- [Stored data entries]:
##############################
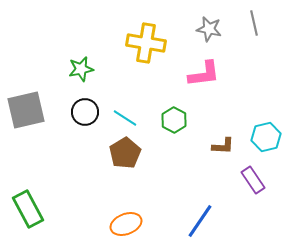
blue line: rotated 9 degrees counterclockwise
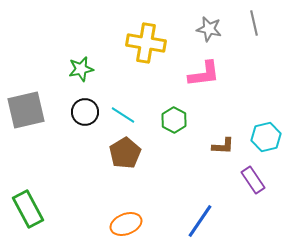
cyan line: moved 2 px left, 3 px up
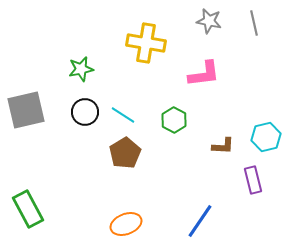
gray star: moved 8 px up
purple rectangle: rotated 20 degrees clockwise
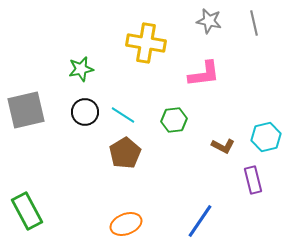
green hexagon: rotated 25 degrees clockwise
brown L-shape: rotated 25 degrees clockwise
green rectangle: moved 1 px left, 2 px down
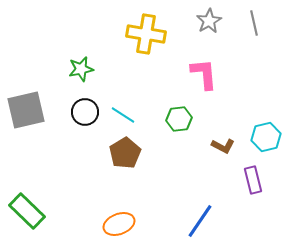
gray star: rotated 30 degrees clockwise
yellow cross: moved 9 px up
pink L-shape: rotated 88 degrees counterclockwise
green hexagon: moved 5 px right, 1 px up
green rectangle: rotated 18 degrees counterclockwise
orange ellipse: moved 7 px left
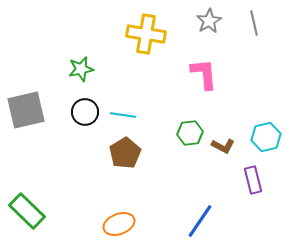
cyan line: rotated 25 degrees counterclockwise
green hexagon: moved 11 px right, 14 px down
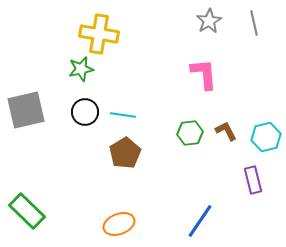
yellow cross: moved 47 px left
brown L-shape: moved 3 px right, 15 px up; rotated 145 degrees counterclockwise
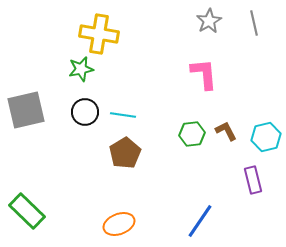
green hexagon: moved 2 px right, 1 px down
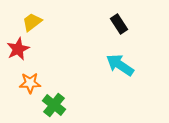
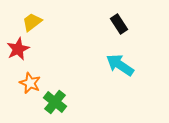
orange star: rotated 25 degrees clockwise
green cross: moved 1 px right, 3 px up
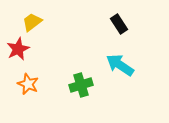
orange star: moved 2 px left, 1 px down
green cross: moved 26 px right, 17 px up; rotated 35 degrees clockwise
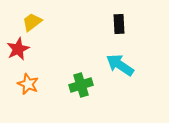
black rectangle: rotated 30 degrees clockwise
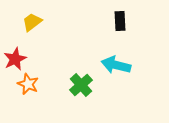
black rectangle: moved 1 px right, 3 px up
red star: moved 3 px left, 10 px down
cyan arrow: moved 4 px left; rotated 20 degrees counterclockwise
green cross: rotated 25 degrees counterclockwise
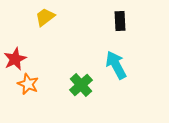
yellow trapezoid: moved 13 px right, 5 px up
cyan arrow: rotated 48 degrees clockwise
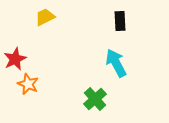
yellow trapezoid: rotated 10 degrees clockwise
cyan arrow: moved 2 px up
green cross: moved 14 px right, 14 px down
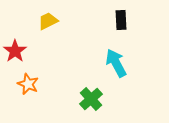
yellow trapezoid: moved 3 px right, 4 px down
black rectangle: moved 1 px right, 1 px up
red star: moved 8 px up; rotated 10 degrees counterclockwise
green cross: moved 4 px left
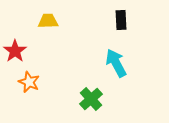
yellow trapezoid: rotated 25 degrees clockwise
orange star: moved 1 px right, 2 px up
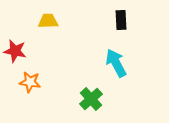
red star: rotated 25 degrees counterclockwise
orange star: moved 1 px right; rotated 15 degrees counterclockwise
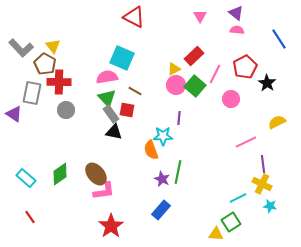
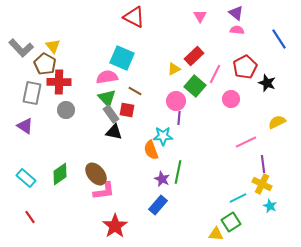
black star at (267, 83): rotated 12 degrees counterclockwise
pink circle at (176, 85): moved 16 px down
purple triangle at (14, 114): moved 11 px right, 12 px down
cyan star at (270, 206): rotated 16 degrees clockwise
blue rectangle at (161, 210): moved 3 px left, 5 px up
red star at (111, 226): moved 4 px right
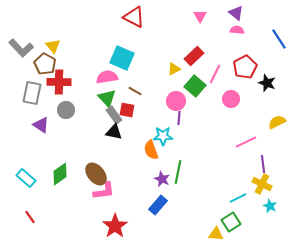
gray rectangle at (111, 114): moved 3 px right, 1 px down
purple triangle at (25, 126): moved 16 px right, 1 px up
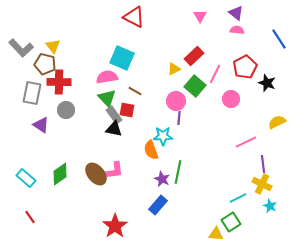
brown pentagon at (45, 64): rotated 15 degrees counterclockwise
black triangle at (114, 132): moved 3 px up
pink L-shape at (104, 191): moved 9 px right, 20 px up
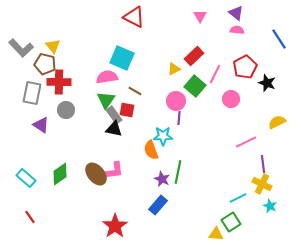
green triangle at (107, 98): moved 1 px left, 2 px down; rotated 18 degrees clockwise
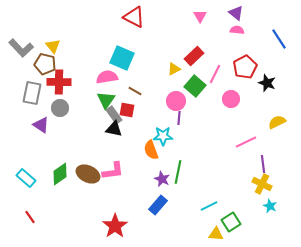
gray circle at (66, 110): moved 6 px left, 2 px up
brown ellipse at (96, 174): moved 8 px left; rotated 25 degrees counterclockwise
cyan line at (238, 198): moved 29 px left, 8 px down
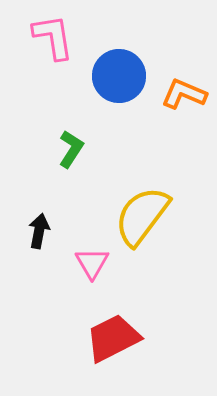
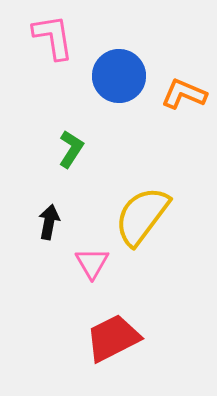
black arrow: moved 10 px right, 9 px up
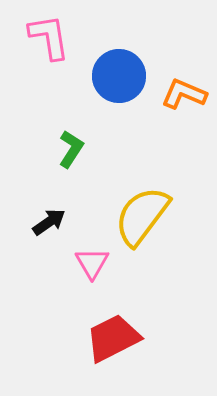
pink L-shape: moved 4 px left
black arrow: rotated 44 degrees clockwise
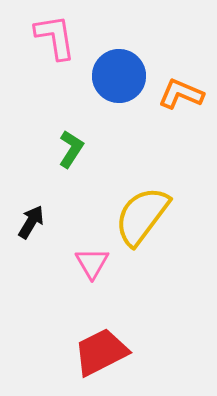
pink L-shape: moved 6 px right
orange L-shape: moved 3 px left
black arrow: moved 18 px left; rotated 24 degrees counterclockwise
red trapezoid: moved 12 px left, 14 px down
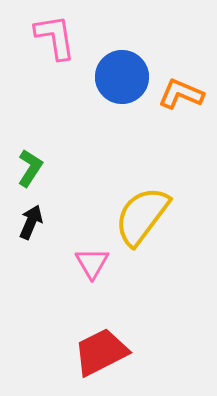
blue circle: moved 3 px right, 1 px down
green L-shape: moved 41 px left, 19 px down
black arrow: rotated 8 degrees counterclockwise
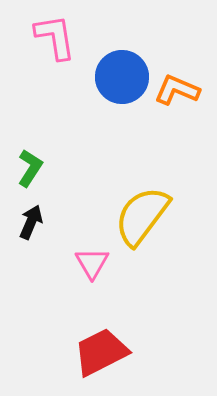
orange L-shape: moved 4 px left, 4 px up
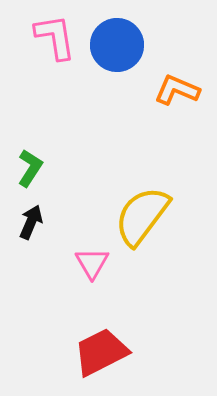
blue circle: moved 5 px left, 32 px up
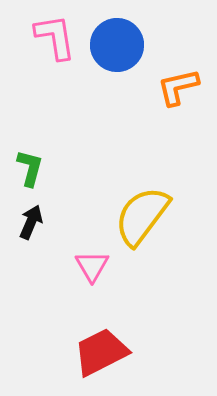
orange L-shape: moved 1 px right, 3 px up; rotated 36 degrees counterclockwise
green L-shape: rotated 18 degrees counterclockwise
pink triangle: moved 3 px down
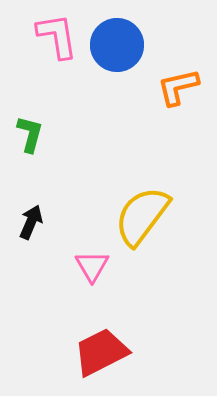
pink L-shape: moved 2 px right, 1 px up
green L-shape: moved 34 px up
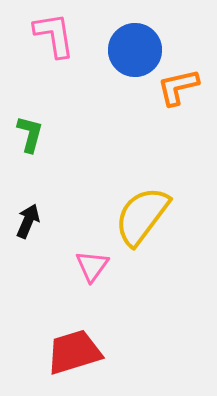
pink L-shape: moved 3 px left, 1 px up
blue circle: moved 18 px right, 5 px down
black arrow: moved 3 px left, 1 px up
pink triangle: rotated 6 degrees clockwise
red trapezoid: moved 27 px left; rotated 10 degrees clockwise
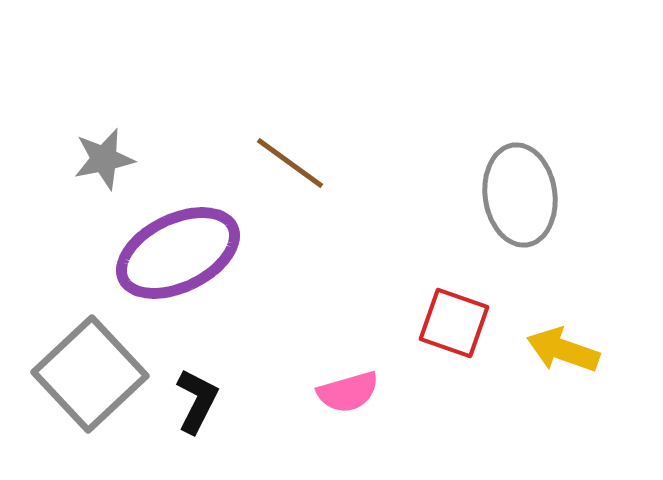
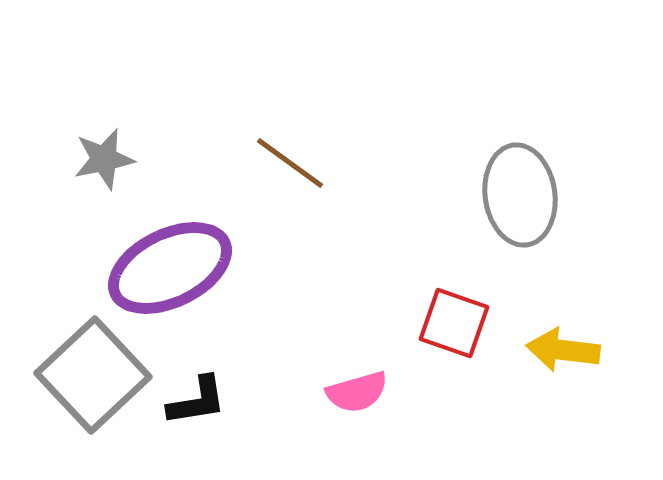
purple ellipse: moved 8 px left, 15 px down
yellow arrow: rotated 12 degrees counterclockwise
gray square: moved 3 px right, 1 px down
pink semicircle: moved 9 px right
black L-shape: rotated 54 degrees clockwise
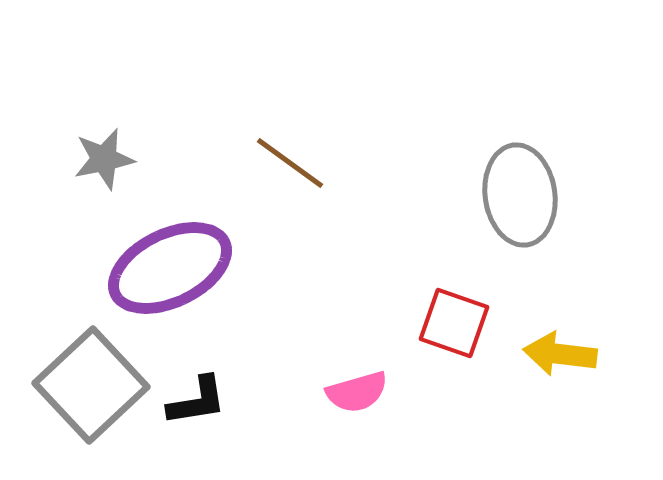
yellow arrow: moved 3 px left, 4 px down
gray square: moved 2 px left, 10 px down
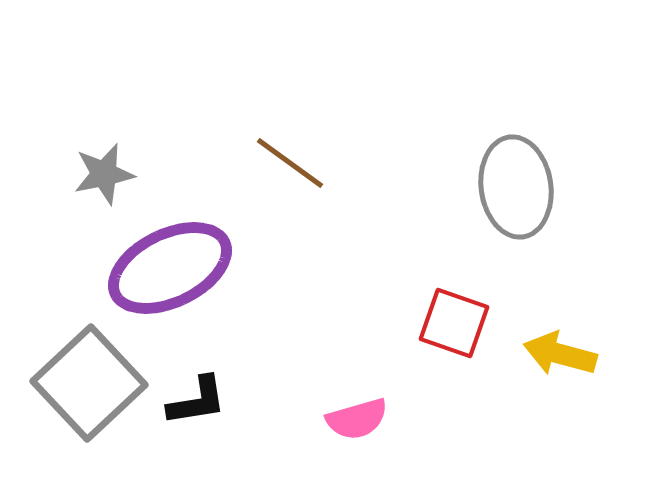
gray star: moved 15 px down
gray ellipse: moved 4 px left, 8 px up
yellow arrow: rotated 8 degrees clockwise
gray square: moved 2 px left, 2 px up
pink semicircle: moved 27 px down
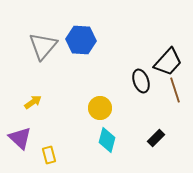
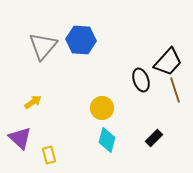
black ellipse: moved 1 px up
yellow circle: moved 2 px right
black rectangle: moved 2 px left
##############################
- [TO DO]: Pull out each line of the data above that contains the string "square", and list those lines in their original order.

- [PROBLEM SOLUTION]:
gray square: moved 3 px right, 1 px down
gray square: moved 2 px left, 10 px down
gray square: moved 2 px left, 2 px up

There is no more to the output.